Work through the entries below line by line and give the number of lines with the string "stockpot", nothing else.
[DATA TO EXAMINE — start]
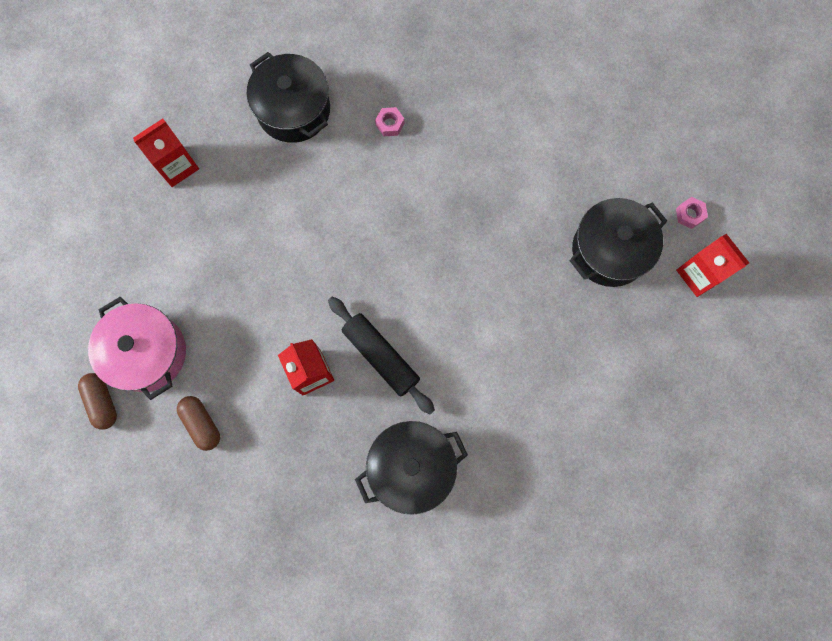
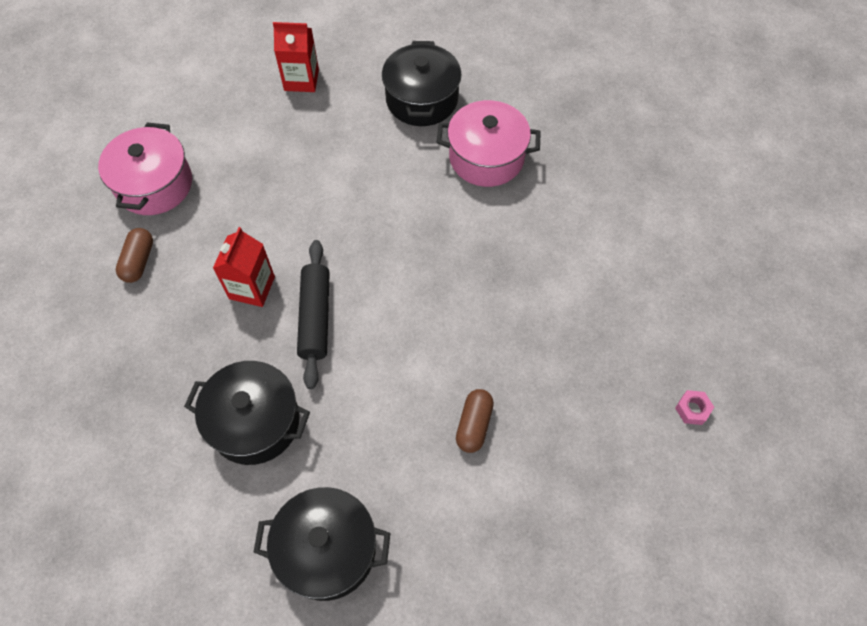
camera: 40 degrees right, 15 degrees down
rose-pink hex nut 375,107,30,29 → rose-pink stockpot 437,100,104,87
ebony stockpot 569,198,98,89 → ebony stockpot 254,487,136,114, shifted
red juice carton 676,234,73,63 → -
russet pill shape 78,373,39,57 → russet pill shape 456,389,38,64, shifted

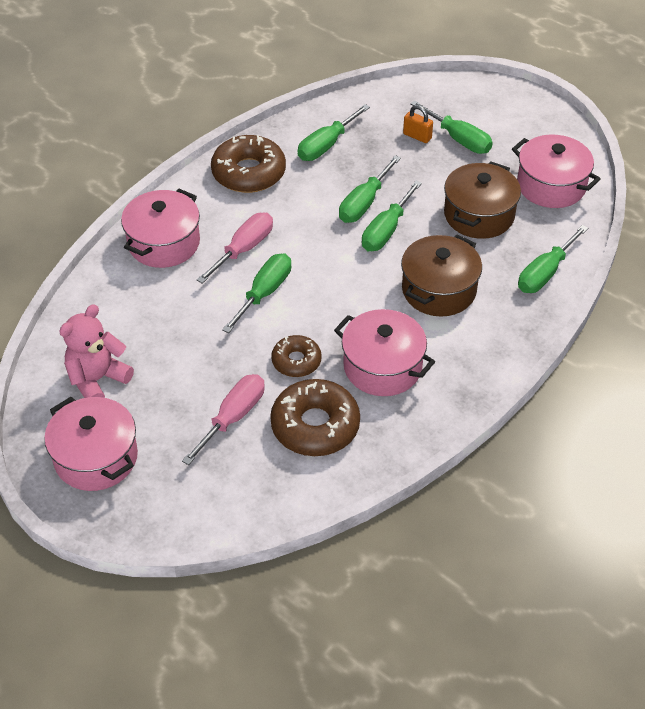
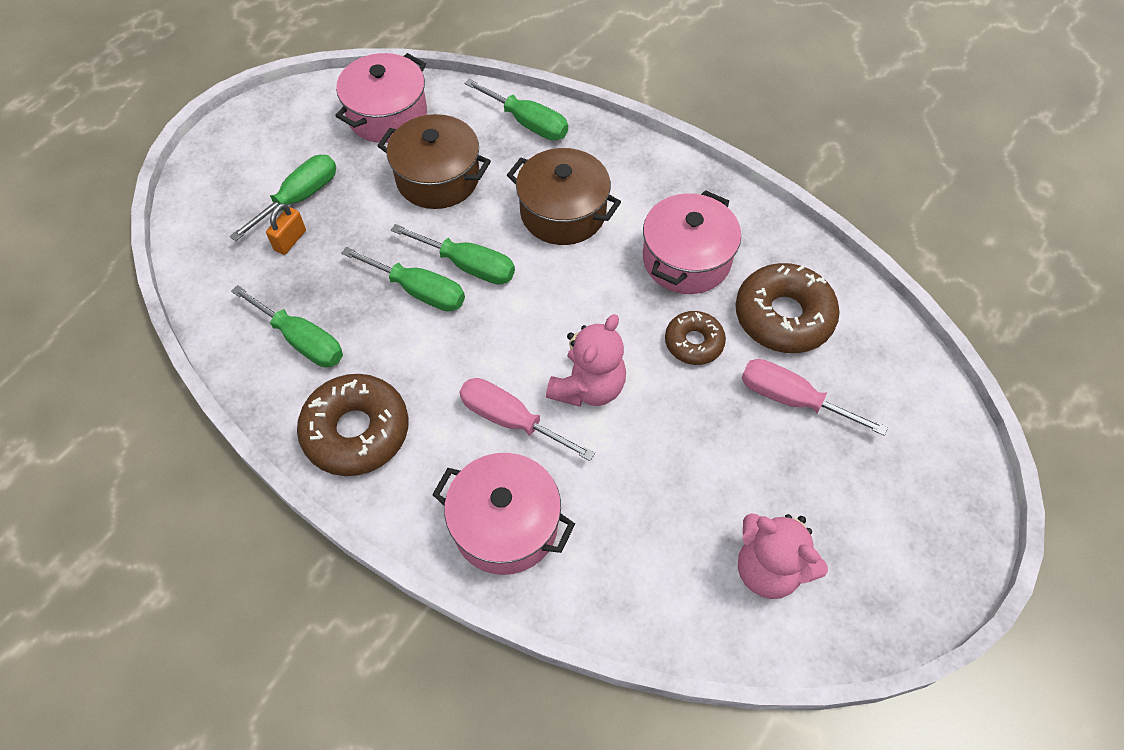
camera: 95 degrees left, 10 degrees up
leaf-green flat screwdriver 222,253,69,80 → rose-pink teddy 546,314,80,93
rose-pink stockpot 44,397,94,94 → -

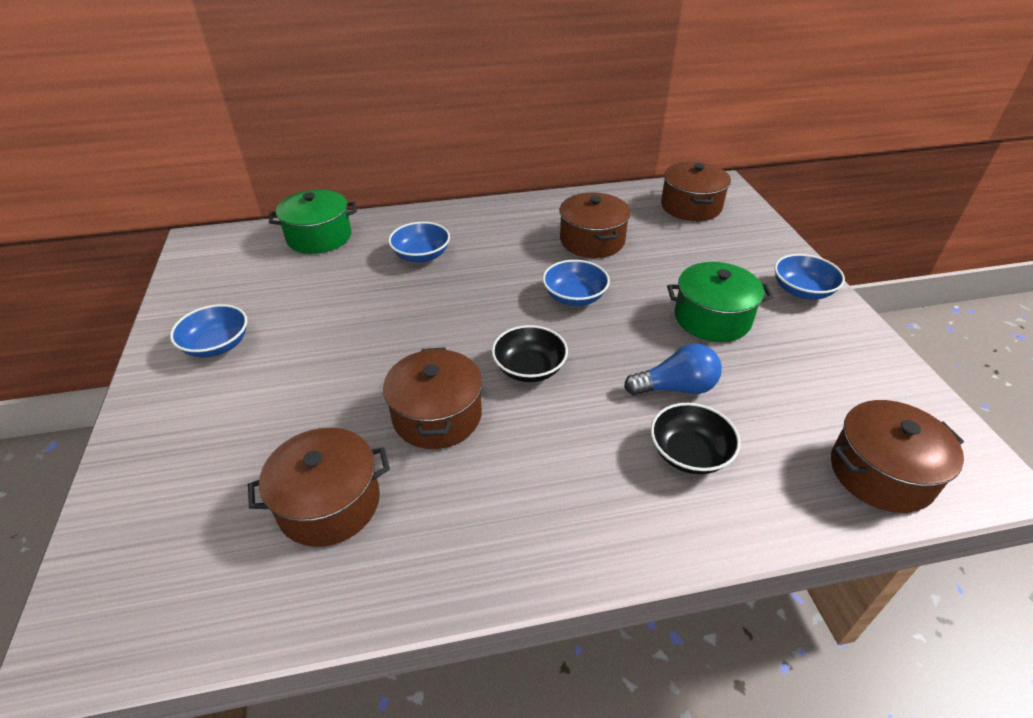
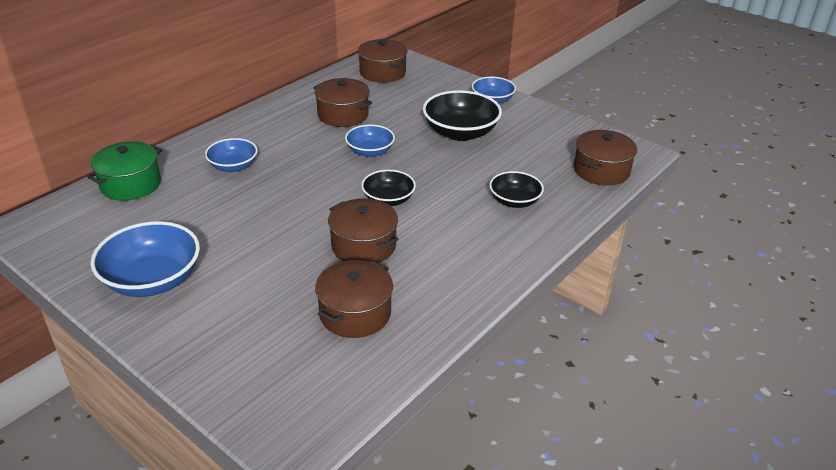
camera: 40 degrees left, 5 degrees down
leaf-green stockpot 667,262,106,80 → ebony bowl 423,90,79,51
blue bowl 170,304,77,53 → blue bowl 91,221,109,76, x1.65
blue lightbulb 624,344,98,52 → -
[DATA TO EXAMINE — finish]
● EXERCISE SOLUTION: 4